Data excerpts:
######

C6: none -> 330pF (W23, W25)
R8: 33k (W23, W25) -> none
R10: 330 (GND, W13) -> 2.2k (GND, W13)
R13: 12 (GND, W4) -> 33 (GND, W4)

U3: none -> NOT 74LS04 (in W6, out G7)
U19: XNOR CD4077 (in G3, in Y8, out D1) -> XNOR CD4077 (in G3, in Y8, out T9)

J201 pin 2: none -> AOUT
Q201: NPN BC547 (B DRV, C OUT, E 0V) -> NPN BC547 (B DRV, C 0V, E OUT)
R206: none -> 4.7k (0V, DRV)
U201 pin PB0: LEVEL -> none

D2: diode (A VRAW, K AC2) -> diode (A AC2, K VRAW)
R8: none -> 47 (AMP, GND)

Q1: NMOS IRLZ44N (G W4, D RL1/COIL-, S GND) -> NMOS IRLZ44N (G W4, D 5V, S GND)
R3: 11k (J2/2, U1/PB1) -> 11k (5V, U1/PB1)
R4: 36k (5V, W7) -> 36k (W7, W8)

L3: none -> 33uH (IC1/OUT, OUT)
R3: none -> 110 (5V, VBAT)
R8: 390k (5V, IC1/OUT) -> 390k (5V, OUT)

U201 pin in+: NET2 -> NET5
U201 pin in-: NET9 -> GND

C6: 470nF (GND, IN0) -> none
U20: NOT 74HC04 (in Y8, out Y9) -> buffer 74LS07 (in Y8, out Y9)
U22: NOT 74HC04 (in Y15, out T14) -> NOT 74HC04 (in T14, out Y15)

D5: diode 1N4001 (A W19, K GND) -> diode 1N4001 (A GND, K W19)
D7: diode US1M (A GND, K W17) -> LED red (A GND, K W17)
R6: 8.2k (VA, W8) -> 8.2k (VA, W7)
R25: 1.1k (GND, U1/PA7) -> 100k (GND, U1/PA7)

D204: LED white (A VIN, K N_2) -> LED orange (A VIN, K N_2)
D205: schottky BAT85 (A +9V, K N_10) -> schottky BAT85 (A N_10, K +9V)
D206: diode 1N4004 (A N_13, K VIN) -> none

######

(WHAT TO WORK ON): Locate the lines above that contain "none" and copy them.

(EXERCISE SOLUTION):
C6: none -> 330pF (W23, W25)
R8: 33k (W23, W25) -> none
U3: none -> NOT 74LS04 (in W6, out G7)
J201 pin 2: none -> AOUT
R206: none -> 4.7k (0V, DRV)
U201 pin PB0: LEVEL -> none
R8: none -> 47 (AMP, GND)
L3: none -> 33uH (IC1/OUT, OUT)
R3: none -> 110 (5V, VBAT)
C6: 470nF (GND, IN0) -> none
D206: diode 1N4004 (A N_13, K VIN) -> none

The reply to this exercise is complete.